## EXERCISE
Skip the pictures. Give all the data again exactly.

## RAW DATA

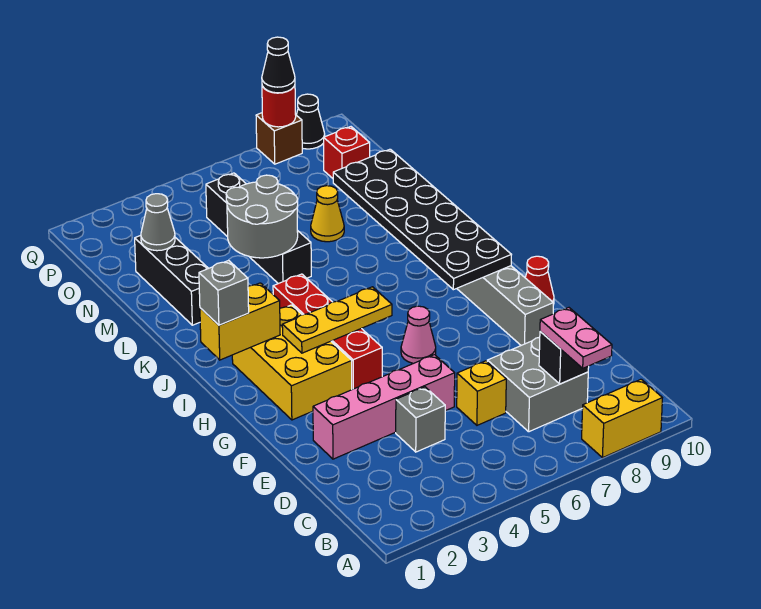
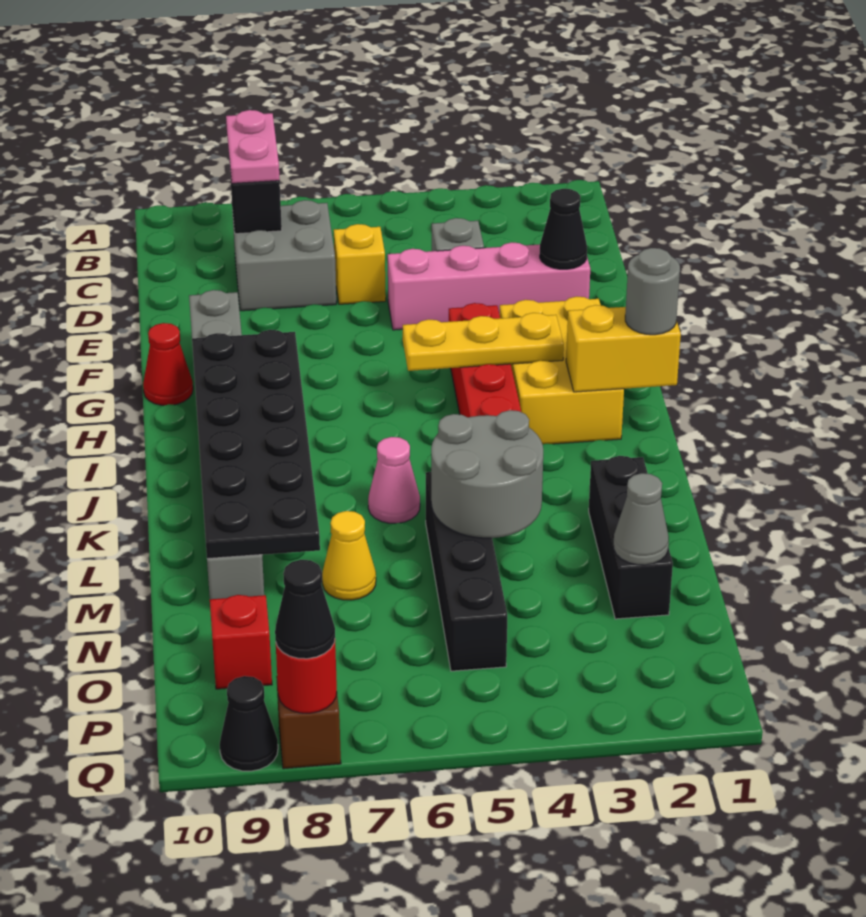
yellow brick A8:A9 level 1 -> none
none -> black cone E2 level 2
pink cone G6 level 1 -> pink cone K6 level 1
grey brick I1 level 3 -> grey round brick I1 level 3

## COMPLETED EXERCISE
yellow brick A8:A9 level 1 -> none
none -> black cone E2 level 2
pink cone G6 level 1 -> pink cone K6 level 1
grey brick I1 level 3 -> grey round brick I1 level 3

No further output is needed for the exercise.